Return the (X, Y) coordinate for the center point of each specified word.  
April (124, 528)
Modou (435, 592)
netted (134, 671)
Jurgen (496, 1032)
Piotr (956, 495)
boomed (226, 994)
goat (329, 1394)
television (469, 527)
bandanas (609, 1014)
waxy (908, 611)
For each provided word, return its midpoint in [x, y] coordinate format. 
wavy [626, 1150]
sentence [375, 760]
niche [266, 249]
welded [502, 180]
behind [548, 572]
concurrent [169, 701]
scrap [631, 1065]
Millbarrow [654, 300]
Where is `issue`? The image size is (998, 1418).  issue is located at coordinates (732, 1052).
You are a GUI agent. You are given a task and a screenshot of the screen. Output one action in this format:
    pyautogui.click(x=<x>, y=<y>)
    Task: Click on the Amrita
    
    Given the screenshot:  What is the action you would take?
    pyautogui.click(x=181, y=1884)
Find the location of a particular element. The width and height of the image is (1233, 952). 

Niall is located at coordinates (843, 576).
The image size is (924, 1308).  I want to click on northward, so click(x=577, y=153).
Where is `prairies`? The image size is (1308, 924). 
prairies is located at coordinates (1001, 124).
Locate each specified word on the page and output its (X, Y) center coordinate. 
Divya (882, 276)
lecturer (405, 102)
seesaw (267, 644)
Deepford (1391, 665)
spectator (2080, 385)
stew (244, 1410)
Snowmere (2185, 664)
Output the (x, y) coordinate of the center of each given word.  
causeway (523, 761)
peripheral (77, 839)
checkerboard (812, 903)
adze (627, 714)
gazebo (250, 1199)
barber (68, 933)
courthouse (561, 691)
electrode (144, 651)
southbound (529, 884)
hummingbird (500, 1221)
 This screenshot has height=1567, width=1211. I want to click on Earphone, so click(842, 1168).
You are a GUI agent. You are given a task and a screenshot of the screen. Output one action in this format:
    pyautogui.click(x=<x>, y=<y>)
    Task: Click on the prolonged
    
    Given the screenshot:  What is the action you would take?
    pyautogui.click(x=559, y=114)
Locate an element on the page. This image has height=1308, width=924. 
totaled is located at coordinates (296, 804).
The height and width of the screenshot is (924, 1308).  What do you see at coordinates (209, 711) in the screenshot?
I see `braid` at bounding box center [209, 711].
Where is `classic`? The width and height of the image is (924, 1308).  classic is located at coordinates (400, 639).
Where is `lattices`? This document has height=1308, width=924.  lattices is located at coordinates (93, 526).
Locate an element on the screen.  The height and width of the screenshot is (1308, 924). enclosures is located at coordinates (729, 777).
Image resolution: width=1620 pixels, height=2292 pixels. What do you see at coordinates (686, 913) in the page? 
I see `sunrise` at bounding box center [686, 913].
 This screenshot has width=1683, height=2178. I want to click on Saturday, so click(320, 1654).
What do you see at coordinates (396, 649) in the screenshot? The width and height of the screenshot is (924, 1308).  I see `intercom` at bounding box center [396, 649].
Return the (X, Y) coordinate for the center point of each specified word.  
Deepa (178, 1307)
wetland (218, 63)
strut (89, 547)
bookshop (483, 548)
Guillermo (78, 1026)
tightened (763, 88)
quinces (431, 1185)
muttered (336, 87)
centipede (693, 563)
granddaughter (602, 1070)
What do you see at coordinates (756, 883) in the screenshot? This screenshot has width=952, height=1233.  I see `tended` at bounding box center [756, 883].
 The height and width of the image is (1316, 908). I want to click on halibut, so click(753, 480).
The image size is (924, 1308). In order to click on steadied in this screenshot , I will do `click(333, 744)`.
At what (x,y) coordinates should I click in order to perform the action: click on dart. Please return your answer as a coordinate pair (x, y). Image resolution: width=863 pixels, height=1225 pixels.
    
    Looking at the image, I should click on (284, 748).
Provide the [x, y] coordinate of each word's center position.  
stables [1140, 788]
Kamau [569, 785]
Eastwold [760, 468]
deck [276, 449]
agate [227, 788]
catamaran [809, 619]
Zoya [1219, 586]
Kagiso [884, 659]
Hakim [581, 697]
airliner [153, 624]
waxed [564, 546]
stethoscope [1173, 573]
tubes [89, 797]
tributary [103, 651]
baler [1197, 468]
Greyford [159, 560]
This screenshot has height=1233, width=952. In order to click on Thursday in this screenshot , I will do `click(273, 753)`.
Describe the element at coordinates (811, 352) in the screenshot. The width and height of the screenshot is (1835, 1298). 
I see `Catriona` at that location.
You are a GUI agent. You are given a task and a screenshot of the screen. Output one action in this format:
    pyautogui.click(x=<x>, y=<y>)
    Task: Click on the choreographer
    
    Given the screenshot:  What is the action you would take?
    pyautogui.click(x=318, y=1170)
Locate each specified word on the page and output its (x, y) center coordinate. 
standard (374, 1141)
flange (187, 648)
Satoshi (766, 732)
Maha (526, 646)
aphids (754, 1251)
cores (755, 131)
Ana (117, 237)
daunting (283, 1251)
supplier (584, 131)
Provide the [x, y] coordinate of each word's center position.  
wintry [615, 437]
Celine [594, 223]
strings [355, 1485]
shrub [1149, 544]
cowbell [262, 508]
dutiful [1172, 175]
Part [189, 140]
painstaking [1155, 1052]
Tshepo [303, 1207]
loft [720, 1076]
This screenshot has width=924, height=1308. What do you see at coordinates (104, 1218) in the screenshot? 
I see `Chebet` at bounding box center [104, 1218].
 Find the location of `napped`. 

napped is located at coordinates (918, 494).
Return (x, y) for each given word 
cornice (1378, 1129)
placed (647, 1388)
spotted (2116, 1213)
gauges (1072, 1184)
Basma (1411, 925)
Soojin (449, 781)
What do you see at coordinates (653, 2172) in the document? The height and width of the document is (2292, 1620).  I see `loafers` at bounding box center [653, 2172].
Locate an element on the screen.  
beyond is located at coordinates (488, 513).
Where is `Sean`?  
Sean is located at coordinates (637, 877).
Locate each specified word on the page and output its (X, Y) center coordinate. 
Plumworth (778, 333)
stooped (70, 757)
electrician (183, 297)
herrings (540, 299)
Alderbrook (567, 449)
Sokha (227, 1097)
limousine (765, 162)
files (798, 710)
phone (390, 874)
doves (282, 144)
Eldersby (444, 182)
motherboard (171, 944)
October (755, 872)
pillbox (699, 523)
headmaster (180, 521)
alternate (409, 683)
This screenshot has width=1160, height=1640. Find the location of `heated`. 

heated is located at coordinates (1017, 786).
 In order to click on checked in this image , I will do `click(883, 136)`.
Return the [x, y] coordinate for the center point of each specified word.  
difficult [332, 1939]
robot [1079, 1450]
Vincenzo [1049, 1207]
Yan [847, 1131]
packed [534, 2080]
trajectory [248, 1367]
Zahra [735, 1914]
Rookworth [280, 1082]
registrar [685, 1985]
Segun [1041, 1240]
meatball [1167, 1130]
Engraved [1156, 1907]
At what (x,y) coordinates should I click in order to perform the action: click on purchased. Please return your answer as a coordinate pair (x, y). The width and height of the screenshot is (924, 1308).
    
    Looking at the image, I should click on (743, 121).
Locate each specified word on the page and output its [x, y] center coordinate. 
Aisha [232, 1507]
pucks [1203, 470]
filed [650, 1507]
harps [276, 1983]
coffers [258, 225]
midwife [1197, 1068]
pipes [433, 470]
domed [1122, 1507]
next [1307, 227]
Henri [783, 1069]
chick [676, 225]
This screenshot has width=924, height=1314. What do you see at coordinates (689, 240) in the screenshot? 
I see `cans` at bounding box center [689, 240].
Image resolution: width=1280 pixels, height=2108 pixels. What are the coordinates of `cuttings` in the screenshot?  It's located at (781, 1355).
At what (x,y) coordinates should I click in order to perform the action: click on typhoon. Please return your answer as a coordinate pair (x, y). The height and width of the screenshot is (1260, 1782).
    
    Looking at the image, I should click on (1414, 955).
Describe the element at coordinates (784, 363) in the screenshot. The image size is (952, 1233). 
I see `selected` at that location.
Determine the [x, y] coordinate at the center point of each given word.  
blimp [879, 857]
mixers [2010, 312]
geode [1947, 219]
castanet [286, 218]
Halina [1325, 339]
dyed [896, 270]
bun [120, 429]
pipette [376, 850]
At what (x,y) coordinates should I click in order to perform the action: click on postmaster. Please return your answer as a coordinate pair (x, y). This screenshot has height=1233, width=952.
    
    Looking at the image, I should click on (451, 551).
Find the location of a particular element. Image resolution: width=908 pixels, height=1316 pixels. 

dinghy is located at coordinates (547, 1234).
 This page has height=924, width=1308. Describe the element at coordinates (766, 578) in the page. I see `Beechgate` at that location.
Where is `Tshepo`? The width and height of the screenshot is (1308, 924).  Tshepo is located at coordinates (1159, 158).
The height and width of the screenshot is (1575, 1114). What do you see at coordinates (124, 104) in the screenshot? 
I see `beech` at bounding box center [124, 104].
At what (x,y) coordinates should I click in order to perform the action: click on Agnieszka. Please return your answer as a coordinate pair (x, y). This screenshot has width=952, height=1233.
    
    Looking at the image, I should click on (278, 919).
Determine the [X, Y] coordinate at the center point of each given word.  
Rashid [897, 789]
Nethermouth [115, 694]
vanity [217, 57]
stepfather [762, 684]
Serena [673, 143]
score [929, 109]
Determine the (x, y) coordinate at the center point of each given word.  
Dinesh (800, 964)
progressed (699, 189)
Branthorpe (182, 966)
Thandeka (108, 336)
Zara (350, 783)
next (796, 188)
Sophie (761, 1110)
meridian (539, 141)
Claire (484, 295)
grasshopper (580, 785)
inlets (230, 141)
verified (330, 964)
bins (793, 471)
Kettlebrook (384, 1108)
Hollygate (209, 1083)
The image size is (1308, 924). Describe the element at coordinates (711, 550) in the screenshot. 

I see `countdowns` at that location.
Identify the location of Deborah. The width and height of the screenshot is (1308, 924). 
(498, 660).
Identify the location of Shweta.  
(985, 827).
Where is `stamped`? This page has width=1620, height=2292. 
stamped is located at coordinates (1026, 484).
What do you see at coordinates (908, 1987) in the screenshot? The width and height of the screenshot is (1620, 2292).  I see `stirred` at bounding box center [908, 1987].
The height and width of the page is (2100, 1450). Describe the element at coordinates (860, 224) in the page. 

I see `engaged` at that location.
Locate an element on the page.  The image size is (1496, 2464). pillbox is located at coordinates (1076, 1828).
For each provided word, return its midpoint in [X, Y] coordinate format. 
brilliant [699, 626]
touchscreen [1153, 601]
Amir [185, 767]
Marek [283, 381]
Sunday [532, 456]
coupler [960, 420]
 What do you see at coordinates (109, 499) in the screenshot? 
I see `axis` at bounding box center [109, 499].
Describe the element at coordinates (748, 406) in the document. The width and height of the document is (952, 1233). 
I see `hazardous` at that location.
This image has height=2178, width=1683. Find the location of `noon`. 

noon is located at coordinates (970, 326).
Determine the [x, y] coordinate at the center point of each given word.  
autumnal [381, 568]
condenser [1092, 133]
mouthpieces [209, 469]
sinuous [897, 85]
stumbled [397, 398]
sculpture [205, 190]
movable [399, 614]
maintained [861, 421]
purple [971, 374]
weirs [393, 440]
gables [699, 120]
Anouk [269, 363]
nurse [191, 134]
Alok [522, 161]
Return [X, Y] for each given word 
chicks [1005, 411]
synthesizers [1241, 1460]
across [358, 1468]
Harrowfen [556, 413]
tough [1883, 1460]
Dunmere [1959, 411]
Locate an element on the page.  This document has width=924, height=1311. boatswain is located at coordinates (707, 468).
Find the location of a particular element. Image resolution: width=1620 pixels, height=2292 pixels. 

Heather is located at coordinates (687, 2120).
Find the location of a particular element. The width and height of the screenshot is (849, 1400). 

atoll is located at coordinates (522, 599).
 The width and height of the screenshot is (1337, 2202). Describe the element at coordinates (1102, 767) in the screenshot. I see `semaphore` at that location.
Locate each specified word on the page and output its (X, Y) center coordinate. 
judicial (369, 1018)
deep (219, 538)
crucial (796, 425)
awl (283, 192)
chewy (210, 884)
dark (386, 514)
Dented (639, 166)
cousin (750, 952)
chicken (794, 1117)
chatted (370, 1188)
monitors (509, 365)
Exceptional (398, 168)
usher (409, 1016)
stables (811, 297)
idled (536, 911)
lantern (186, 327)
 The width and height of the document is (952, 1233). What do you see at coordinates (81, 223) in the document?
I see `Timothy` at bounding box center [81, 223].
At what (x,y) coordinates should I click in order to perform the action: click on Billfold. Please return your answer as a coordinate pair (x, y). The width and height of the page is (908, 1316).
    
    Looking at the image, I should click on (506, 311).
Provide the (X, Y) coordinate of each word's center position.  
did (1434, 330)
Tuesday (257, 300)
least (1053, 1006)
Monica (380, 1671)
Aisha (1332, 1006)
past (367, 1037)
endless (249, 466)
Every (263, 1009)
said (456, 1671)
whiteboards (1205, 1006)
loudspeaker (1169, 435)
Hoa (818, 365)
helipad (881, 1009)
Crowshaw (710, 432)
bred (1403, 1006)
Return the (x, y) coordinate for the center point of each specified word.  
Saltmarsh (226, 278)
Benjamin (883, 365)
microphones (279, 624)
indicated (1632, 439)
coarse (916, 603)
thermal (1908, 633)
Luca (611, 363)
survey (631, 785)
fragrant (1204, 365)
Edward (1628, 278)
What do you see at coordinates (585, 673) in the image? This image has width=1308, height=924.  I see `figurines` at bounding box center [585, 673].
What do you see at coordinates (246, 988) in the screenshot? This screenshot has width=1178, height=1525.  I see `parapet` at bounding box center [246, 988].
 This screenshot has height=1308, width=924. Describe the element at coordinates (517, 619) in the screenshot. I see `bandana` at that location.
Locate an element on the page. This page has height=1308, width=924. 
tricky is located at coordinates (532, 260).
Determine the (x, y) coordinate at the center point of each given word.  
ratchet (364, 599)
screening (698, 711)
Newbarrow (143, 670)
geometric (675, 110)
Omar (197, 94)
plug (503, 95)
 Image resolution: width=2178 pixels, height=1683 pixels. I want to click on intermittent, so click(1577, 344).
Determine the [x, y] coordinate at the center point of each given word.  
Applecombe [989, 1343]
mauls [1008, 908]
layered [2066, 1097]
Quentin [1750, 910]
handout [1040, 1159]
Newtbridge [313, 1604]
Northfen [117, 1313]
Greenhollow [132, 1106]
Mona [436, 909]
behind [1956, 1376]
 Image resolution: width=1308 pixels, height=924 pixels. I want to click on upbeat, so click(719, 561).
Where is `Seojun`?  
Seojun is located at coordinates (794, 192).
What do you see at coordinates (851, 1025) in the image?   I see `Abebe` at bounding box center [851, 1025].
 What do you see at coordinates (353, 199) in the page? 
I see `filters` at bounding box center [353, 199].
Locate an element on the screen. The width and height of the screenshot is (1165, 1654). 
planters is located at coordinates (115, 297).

▶ What needs to be done
Rewrite everything from the line containing "baler [1197, 468]" down to the line containing "pyautogui.click(x=318, y=1170)", both included, as a numbered list with one line per entry, leaving out blank lines.

▶ Exercise result
1. baler [1197, 468]
2. Greyford [159, 560]
3. This screenshot has height=1233, width=952. In order to click on Thursday in this screenshot , I will do `click(273, 753)`.
4. Describe the element at coordinates (811, 352) in the screenshot. The width and height of the screenshot is (1835, 1298). 
5. I see `Catriona` at that location.
6. You are a GUI agent. You are given a task and a screenshot of the screen. Output one action in this format:
7.     pyautogui.click(x=<x>, y=<y>)
8.     Task: Click on the choreographer
9.     Given the screenshot:  What is the action you would take?
10.     pyautogui.click(x=318, y=1170)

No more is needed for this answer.